**Exercise inputs:**
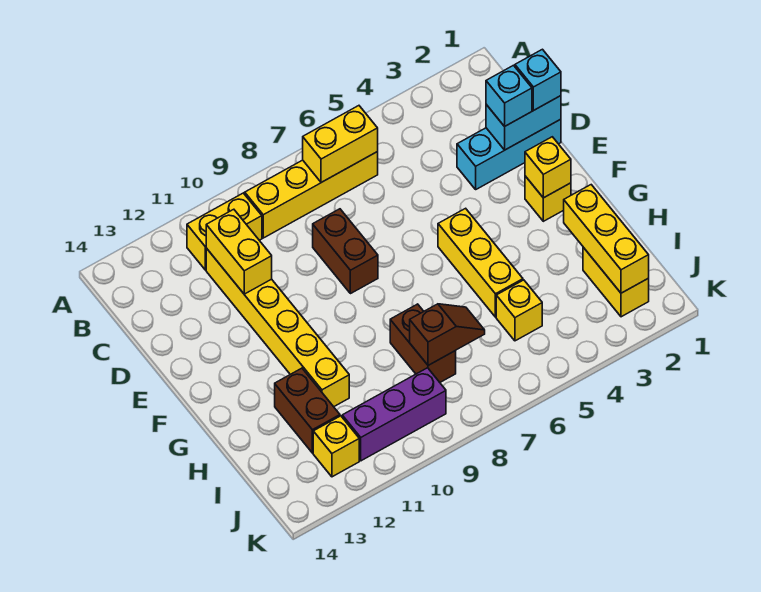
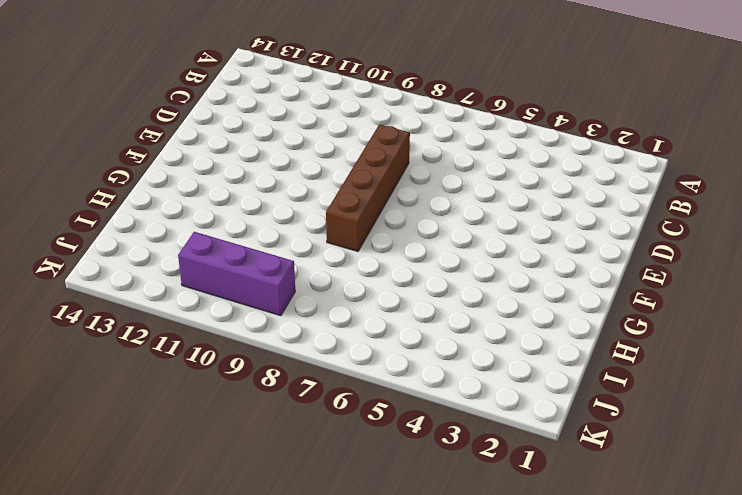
brown brick D8:G8 level 1 -> brown brick D8:E8 level 1
none -> yellow brick B6:B9 level 1
none -> yellow brick B10:B11 level 1
none -> yellow brick C11:H11 level 1

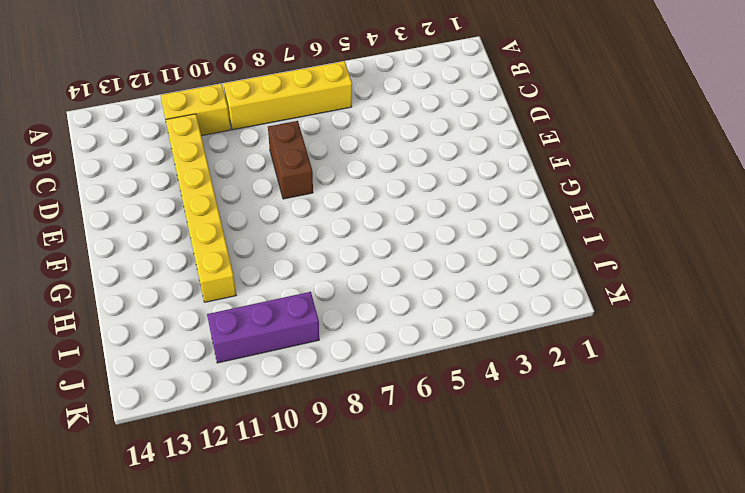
none -> cyan brick D1:D3 level 1
none -> yellow brick F2 level 1
none -> yellow brick F5:H5 level 1

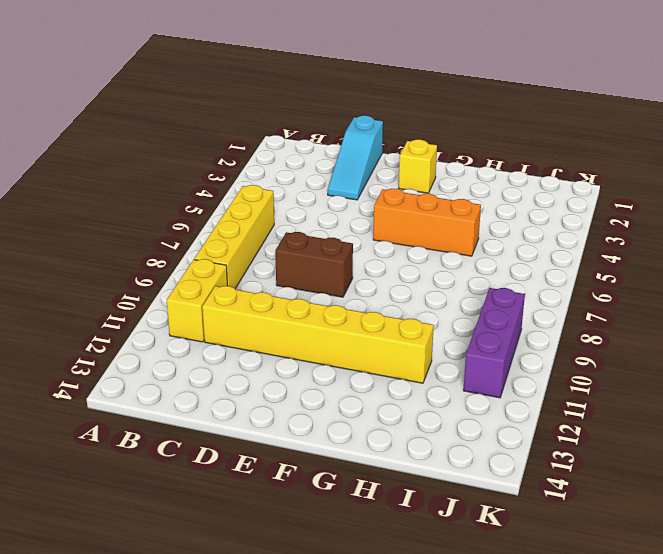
cyan slope D1:D3 level 1 top 1 -> cyan brick D1:D3 level 1
orange brick F5:H5 level 1 -> yellow brick F5:H5 level 1
none -> brown brick H8:I8 level 1
none -> brown brick H12:I12 level 1
none -> yellow brick I2:J2 level 1

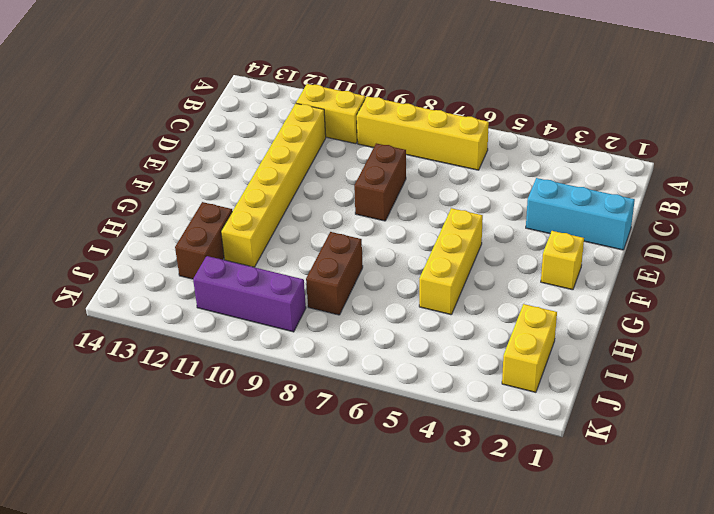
none -> yellow brick I5 level 1
none -> yellow brick J12 level 1
none -> yellow brick B6:B7 level 2

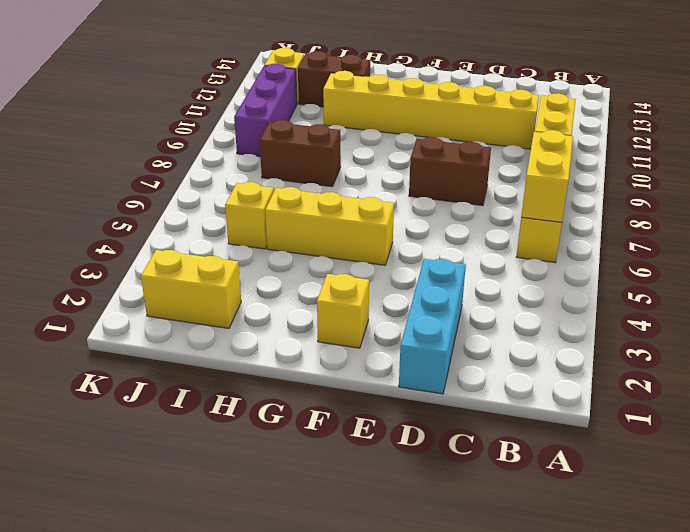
none -> yellow brick C11:D11 level 2
none -> cyan brick D1:D2 level 2
none -> yellow brick F2 level 2

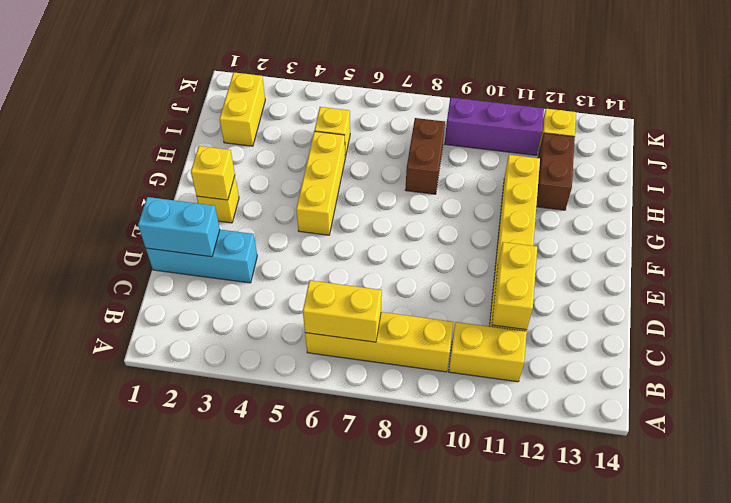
none -> brown brick D8:E8 level 1
none -> yellow brick H2:J2 level 2
none -> brown slope I7:I8 level 2 top 8

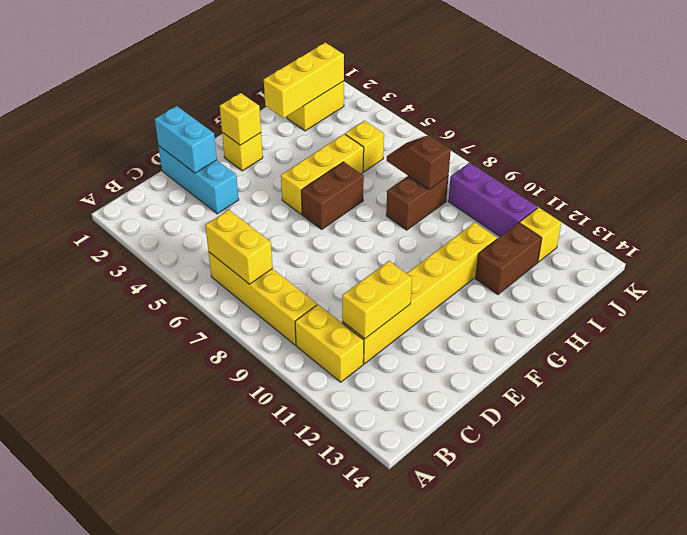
brown brick F6:G6 level 1 -> brown brick D8:E8 level 1
none -> cyan brick D1 level 3
none -> cyan brick D2 level 3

**Task brief:** An exact copy is needed of the lines running from the one with "none -> brown slope I7:I8 level 2 top 8" through the end of the data above, and of those lines only, without pictures.

**Solution below:**
none -> brown slope I7:I8 level 2 top 8

brown brick F6:G6 level 1 -> brown brick D8:E8 level 1
none -> cyan brick D1 level 3
none -> cyan brick D2 level 3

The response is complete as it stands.